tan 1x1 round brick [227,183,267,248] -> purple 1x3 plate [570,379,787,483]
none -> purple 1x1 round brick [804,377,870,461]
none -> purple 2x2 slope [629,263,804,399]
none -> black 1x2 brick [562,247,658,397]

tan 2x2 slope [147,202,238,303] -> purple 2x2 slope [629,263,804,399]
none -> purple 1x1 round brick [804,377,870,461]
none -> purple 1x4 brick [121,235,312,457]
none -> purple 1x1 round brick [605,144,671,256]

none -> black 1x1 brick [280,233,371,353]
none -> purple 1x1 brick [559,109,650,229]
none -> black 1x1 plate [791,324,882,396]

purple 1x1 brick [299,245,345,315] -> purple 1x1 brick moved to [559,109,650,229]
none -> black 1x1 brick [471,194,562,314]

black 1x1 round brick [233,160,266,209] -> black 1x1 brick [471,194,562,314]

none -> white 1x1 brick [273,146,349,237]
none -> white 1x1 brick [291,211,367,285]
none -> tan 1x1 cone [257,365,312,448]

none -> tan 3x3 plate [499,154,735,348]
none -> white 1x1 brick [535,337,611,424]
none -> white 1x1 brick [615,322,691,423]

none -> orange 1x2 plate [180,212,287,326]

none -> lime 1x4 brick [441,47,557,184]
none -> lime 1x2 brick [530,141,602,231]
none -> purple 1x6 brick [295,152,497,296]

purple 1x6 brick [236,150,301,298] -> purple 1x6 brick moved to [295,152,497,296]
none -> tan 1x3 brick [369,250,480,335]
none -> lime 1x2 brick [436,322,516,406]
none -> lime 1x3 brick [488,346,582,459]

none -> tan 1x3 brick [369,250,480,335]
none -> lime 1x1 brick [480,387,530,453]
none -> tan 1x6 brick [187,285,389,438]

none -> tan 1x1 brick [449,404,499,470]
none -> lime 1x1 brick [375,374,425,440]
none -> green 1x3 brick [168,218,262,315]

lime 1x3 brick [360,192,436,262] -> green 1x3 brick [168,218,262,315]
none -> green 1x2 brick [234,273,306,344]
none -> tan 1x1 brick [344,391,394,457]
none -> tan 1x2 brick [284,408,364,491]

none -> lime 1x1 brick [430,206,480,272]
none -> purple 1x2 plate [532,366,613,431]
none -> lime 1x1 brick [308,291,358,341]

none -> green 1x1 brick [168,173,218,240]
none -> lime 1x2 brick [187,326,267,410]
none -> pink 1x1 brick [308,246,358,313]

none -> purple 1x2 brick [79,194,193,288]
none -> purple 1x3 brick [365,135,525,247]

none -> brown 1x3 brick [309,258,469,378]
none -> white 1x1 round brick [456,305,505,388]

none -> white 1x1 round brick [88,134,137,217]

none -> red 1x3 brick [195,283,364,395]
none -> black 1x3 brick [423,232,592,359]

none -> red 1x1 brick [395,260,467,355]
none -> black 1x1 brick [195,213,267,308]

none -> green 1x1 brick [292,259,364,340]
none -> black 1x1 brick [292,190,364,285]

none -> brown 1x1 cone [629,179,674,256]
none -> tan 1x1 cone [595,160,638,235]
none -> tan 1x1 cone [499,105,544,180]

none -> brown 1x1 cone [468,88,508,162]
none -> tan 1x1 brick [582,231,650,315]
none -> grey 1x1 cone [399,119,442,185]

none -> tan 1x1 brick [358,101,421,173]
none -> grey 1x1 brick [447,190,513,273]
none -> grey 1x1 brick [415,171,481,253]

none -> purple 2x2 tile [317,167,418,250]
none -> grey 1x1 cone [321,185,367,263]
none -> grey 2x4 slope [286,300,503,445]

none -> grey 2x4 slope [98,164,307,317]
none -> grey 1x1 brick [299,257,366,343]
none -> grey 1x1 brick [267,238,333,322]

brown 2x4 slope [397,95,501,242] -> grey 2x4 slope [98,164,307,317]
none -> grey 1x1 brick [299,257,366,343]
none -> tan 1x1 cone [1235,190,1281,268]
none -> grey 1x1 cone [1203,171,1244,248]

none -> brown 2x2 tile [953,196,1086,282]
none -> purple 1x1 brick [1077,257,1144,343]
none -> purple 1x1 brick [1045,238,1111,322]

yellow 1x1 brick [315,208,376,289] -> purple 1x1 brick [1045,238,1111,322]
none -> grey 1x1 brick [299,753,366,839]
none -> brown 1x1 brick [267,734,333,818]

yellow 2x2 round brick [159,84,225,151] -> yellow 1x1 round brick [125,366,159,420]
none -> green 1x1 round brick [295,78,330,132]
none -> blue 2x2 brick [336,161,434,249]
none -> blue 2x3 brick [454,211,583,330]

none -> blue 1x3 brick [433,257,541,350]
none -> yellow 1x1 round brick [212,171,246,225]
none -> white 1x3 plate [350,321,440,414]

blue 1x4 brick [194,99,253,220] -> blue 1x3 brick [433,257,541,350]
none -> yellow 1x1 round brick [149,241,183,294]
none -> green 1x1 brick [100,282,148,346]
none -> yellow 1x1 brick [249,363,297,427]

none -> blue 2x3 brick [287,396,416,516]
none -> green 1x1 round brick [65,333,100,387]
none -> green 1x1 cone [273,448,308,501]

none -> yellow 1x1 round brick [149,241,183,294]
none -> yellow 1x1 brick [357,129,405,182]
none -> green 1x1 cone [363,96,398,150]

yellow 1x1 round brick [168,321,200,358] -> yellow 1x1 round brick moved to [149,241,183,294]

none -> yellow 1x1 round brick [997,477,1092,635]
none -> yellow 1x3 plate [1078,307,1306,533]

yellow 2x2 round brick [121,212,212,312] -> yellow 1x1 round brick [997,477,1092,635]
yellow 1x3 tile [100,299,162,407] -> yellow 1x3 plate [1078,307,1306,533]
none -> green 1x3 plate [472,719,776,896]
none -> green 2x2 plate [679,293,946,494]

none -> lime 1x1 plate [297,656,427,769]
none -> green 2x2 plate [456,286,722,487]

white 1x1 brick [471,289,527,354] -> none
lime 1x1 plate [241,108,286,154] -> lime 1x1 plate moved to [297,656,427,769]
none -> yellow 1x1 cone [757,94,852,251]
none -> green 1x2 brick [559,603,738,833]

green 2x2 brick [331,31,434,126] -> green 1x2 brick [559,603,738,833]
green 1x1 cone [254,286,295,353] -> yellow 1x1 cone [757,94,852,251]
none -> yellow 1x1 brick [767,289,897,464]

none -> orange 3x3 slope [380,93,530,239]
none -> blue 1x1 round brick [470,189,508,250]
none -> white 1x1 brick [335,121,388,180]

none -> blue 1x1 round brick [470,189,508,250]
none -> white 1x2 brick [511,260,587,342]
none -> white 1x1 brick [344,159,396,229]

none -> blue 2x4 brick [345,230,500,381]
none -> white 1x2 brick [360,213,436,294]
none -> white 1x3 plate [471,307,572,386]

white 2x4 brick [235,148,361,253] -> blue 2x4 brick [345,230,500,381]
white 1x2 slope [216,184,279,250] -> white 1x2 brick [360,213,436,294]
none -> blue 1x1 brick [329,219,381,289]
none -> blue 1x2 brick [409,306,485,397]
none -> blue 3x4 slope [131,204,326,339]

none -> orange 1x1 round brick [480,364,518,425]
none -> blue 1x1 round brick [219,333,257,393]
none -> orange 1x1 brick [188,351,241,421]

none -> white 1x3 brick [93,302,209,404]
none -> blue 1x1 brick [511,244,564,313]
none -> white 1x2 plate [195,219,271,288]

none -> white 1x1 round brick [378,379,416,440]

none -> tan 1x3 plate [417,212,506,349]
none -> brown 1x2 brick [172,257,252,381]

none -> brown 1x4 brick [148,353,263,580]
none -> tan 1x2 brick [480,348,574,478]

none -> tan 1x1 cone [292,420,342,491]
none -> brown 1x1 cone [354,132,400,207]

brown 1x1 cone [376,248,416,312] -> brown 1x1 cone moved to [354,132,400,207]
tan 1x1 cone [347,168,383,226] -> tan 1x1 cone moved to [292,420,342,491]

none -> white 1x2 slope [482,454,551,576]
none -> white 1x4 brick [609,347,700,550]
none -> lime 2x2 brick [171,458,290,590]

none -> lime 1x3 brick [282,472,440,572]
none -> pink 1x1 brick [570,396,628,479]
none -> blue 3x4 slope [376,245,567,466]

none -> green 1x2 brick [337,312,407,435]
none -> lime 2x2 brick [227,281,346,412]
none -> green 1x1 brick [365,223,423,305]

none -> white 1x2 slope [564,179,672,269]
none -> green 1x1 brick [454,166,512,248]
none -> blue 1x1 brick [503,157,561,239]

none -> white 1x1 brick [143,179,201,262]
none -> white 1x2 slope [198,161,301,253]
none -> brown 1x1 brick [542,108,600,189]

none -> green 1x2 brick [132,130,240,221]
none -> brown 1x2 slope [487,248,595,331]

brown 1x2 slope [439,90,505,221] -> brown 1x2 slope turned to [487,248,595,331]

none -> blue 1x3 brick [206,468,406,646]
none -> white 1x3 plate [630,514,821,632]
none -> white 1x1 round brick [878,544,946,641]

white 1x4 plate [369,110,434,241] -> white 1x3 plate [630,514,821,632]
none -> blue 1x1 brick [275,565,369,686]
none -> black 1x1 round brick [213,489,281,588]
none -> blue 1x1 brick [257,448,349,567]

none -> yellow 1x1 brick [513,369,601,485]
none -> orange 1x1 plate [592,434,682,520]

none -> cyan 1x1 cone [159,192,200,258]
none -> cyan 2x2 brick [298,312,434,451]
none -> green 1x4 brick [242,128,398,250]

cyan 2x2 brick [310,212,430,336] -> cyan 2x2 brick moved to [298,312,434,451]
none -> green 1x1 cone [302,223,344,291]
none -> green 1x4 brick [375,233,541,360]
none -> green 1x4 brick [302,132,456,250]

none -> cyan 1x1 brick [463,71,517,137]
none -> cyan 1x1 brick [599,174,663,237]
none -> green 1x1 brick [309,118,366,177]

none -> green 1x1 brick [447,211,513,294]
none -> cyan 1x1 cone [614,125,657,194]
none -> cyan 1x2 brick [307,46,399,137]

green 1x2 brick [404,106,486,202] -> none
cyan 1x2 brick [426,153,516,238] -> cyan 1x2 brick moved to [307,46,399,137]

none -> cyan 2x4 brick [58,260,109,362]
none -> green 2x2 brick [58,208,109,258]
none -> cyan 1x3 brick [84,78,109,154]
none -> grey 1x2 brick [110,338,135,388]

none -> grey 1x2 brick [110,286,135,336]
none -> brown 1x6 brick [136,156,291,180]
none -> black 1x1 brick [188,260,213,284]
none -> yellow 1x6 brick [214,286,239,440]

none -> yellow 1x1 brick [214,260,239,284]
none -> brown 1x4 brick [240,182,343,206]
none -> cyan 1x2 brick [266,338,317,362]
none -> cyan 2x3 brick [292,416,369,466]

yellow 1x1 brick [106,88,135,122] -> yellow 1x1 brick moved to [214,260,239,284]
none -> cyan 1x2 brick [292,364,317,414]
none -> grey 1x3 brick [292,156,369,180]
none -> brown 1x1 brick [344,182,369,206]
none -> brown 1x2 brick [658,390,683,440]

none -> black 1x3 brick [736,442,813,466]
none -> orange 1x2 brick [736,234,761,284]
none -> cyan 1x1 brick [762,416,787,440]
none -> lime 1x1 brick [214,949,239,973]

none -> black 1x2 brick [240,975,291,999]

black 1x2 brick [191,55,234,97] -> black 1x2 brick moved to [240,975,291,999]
***
*Problem to solve*
Starting at the line that has "none -> white 1x1 brick [291,211,367,285]" in the records above, restate word for word every line until the one that has "none -> tan 1x2 brick [284,408,364,491]", and include that one as well.

*Task output*
none -> white 1x1 brick [291,211,367,285]
none -> tan 1x1 cone [257,365,312,448]

none -> tan 3x3 plate [499,154,735,348]
none -> white 1x1 brick [535,337,611,424]
none -> white 1x1 brick [615,322,691,423]

none -> orange 1x2 plate [180,212,287,326]

none -> lime 1x4 brick [441,47,557,184]
none -> lime 1x2 brick [530,141,602,231]
none -> purple 1x6 brick [295,152,497,296]

purple 1x6 brick [236,150,301,298] -> purple 1x6 brick moved to [295,152,497,296]
none -> tan 1x3 brick [369,250,480,335]
none -> lime 1x2 brick [436,322,516,406]
none -> lime 1x3 brick [488,346,582,459]

none -> tan 1x3 brick [369,250,480,335]
none -> lime 1x1 brick [480,387,530,453]
none -> tan 1x6 brick [187,285,389,438]

none -> tan 1x1 brick [449,404,499,470]
none -> lime 1x1 brick [375,374,425,440]
none -> green 1x3 brick [168,218,262,315]

lime 1x3 brick [360,192,436,262] -> green 1x3 brick [168,218,262,315]
none -> green 1x2 brick [234,273,306,344]
none -> tan 1x1 brick [344,391,394,457]
none -> tan 1x2 brick [284,408,364,491]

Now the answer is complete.